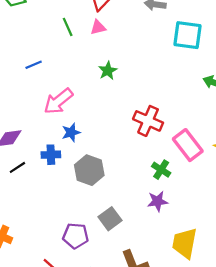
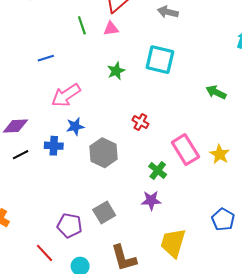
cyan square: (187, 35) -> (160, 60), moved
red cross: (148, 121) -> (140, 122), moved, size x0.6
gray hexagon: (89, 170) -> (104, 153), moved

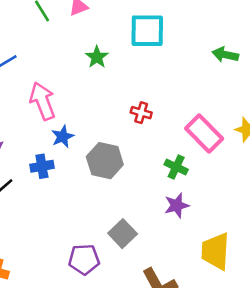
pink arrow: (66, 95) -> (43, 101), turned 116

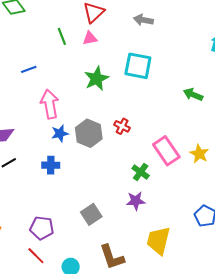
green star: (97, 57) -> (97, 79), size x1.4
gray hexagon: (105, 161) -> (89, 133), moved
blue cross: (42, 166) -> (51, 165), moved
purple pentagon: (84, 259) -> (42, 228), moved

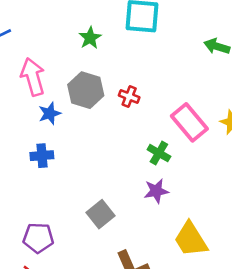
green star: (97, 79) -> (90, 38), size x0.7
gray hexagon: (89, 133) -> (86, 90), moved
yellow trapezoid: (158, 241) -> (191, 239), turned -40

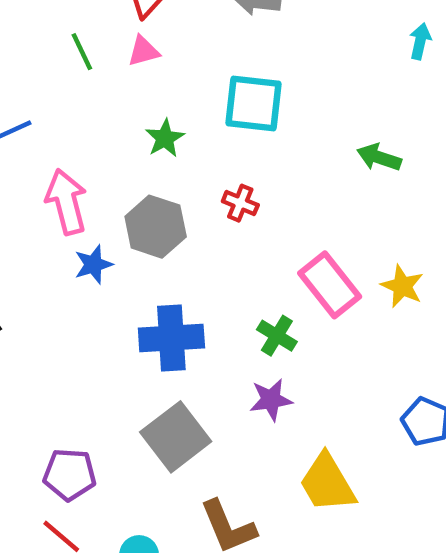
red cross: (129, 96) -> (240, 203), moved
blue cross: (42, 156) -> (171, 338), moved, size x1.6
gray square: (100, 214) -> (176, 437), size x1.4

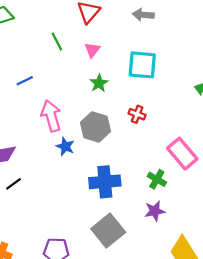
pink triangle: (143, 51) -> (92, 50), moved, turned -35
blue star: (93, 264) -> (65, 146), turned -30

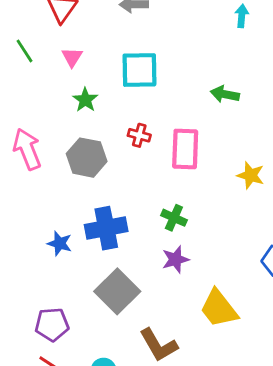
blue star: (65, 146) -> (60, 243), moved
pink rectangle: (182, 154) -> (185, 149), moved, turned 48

● ● ● ● ●

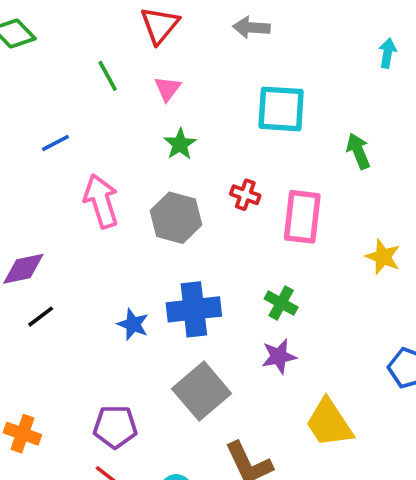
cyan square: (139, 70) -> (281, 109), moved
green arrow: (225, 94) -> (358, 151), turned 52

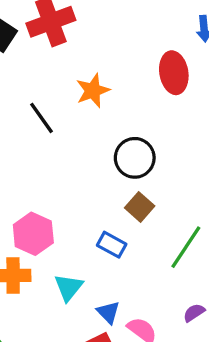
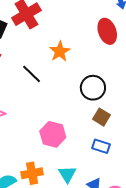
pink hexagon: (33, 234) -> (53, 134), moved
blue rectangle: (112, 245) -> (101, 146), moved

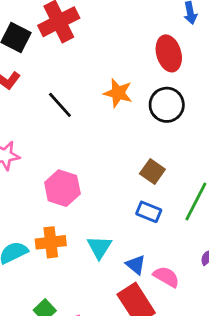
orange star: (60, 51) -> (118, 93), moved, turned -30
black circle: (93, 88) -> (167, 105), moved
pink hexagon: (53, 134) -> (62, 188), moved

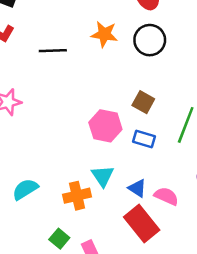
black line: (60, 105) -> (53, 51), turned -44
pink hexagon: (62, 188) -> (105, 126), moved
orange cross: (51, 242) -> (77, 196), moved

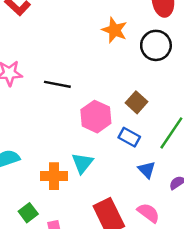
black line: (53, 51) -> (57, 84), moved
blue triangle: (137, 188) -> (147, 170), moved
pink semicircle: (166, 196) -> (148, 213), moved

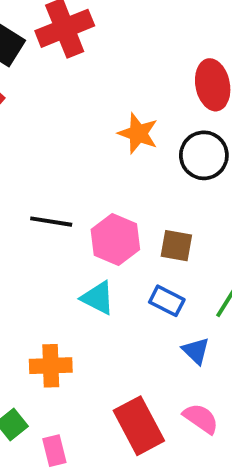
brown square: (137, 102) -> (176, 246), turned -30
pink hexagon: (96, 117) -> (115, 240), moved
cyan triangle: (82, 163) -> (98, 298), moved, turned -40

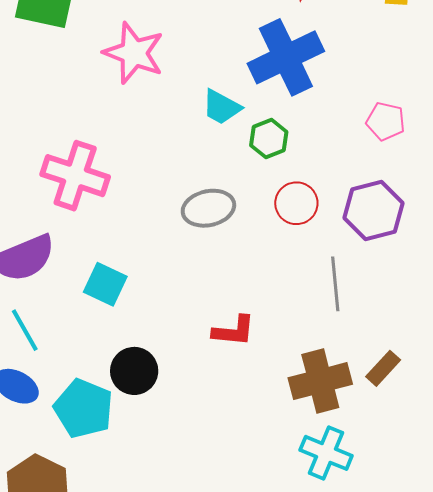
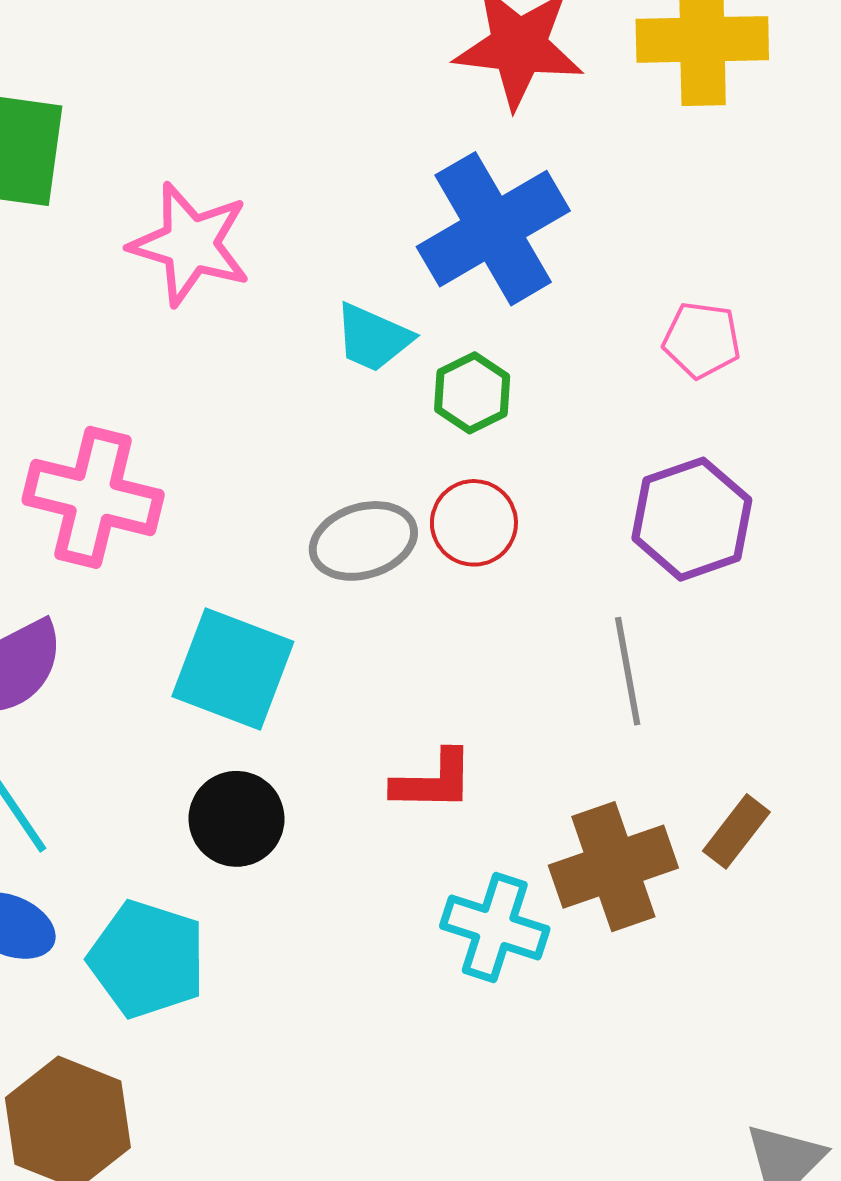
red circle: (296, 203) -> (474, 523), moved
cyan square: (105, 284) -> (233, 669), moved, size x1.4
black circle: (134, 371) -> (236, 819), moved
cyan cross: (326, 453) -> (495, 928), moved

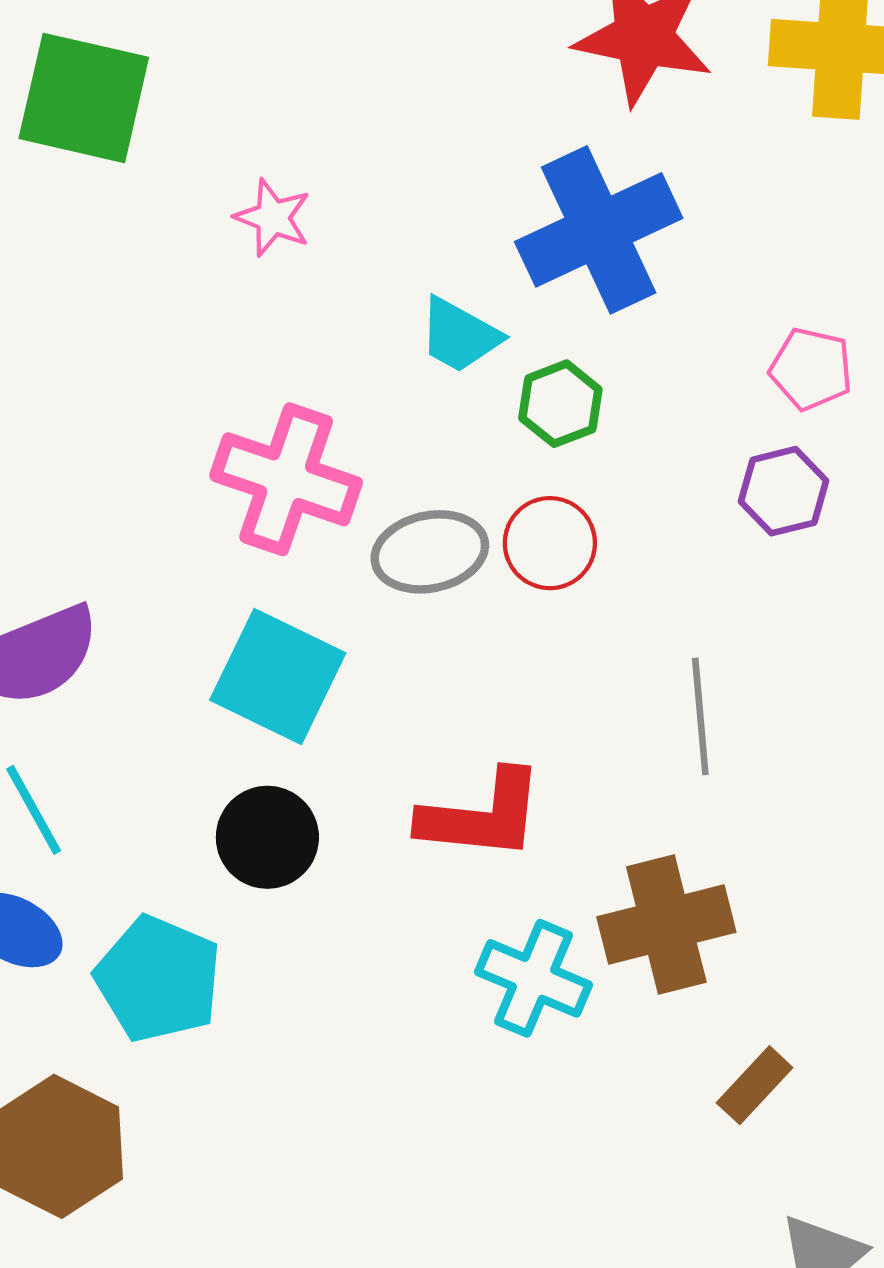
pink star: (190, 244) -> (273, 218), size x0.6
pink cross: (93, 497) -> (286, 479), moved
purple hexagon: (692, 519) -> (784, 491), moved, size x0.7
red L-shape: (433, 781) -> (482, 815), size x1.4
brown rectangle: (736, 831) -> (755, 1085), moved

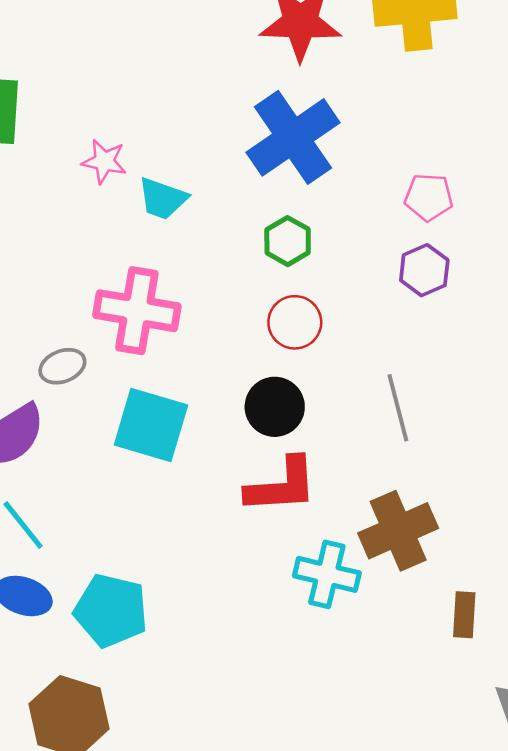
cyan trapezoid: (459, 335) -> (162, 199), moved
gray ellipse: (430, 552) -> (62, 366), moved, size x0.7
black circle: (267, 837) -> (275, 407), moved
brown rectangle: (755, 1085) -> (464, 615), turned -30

● ● ● ● ●

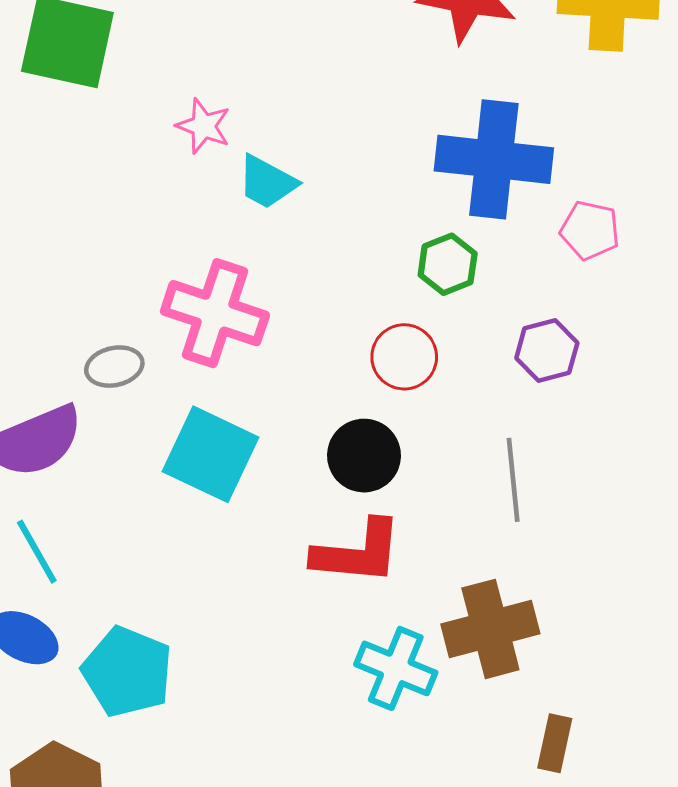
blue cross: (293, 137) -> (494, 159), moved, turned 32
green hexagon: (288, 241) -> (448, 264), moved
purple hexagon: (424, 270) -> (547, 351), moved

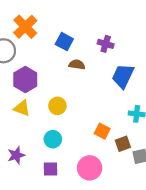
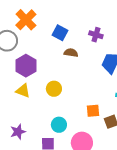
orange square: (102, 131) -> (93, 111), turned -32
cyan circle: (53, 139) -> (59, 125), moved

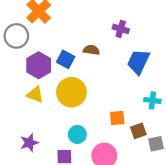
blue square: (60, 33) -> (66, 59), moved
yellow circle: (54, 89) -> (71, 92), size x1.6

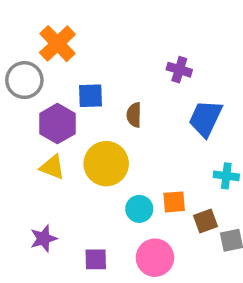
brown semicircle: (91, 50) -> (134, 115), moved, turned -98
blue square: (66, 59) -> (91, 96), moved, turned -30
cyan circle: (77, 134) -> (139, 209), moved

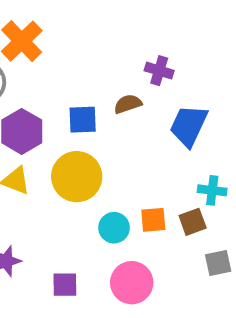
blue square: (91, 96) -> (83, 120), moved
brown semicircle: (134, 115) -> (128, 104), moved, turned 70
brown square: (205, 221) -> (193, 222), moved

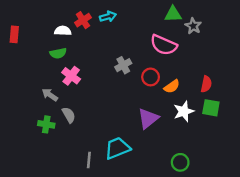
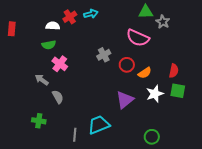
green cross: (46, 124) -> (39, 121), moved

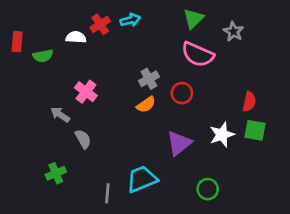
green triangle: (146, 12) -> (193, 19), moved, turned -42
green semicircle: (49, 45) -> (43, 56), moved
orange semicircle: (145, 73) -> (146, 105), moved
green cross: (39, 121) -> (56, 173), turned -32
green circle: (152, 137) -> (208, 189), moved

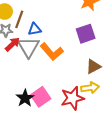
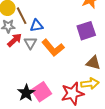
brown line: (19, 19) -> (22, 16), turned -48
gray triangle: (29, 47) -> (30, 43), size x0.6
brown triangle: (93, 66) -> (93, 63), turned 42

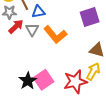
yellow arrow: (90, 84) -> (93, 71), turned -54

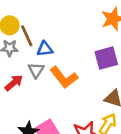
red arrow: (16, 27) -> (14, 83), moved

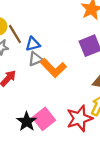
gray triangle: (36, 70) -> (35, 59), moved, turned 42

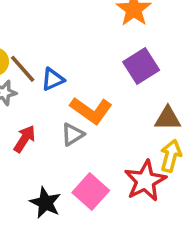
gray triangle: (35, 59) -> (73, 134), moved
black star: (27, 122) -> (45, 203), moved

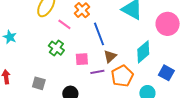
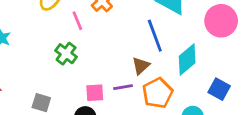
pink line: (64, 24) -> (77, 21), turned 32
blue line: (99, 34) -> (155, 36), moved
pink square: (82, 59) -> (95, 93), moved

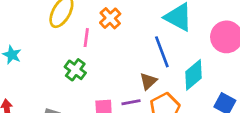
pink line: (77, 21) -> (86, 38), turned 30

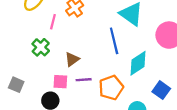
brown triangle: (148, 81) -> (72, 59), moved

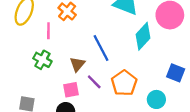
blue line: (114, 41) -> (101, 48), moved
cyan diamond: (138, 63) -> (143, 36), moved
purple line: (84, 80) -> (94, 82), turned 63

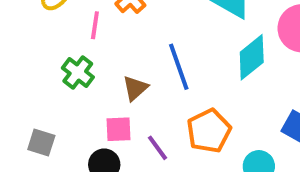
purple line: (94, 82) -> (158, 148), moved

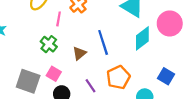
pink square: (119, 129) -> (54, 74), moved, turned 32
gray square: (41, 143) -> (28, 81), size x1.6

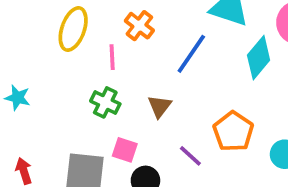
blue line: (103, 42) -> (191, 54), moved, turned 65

● ● ● ● ●

Filter the records above and copy every line that contains the word "semicircle".

pink semicircle: (166, 196) -> (148, 213), moved
brown semicircle: (91, 50) -> (134, 115), moved, turned -98
brown semicircle: (134, 115) -> (128, 104), moved, turned 70
green semicircle: (49, 45) -> (43, 56), moved
orange semicircle: (145, 73) -> (146, 105), moved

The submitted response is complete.